*EXERCISE*.
Every line from the one containing "(521, 171) = (488, 374): brown pencil -> none" down to the last line of the listing below should be restated exactly, and nothing else.

BEGIN PROVIDED MATERIAL

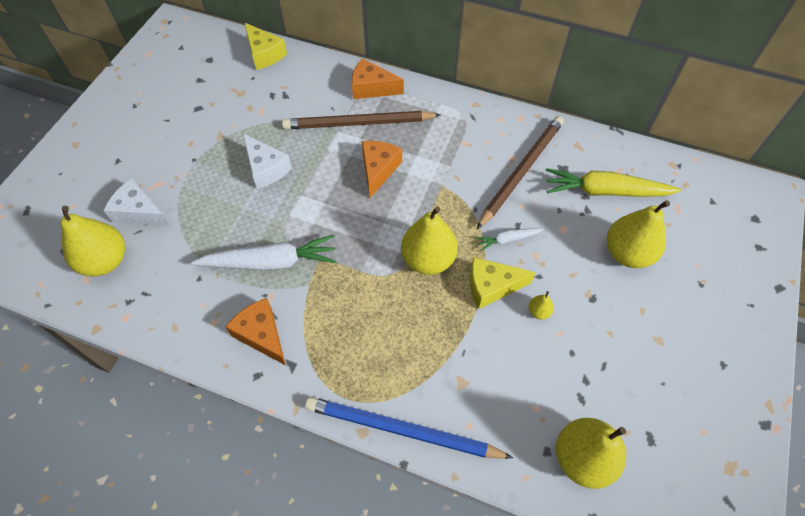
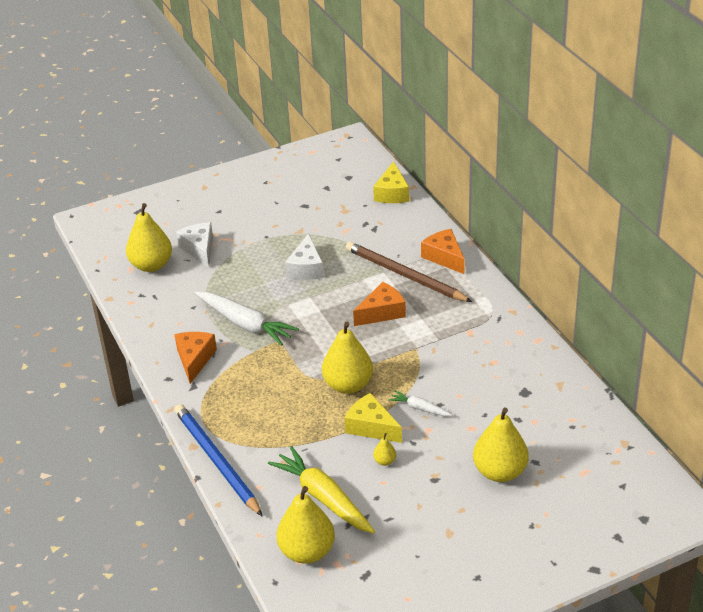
camera: 45 degrees right, 20 degrees down
(521, 171) = (488, 374): brown pencil -> none
(605, 191) = (538, 425): yellow carrot -> yellow carrot (323, 497)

END PROVIDED MATERIAL

*ANSWER SPACE*.
(521, 171) = (488, 374): brown pencil -> none
(605, 191) = (538, 425): yellow carrot -> yellow carrot (323, 497)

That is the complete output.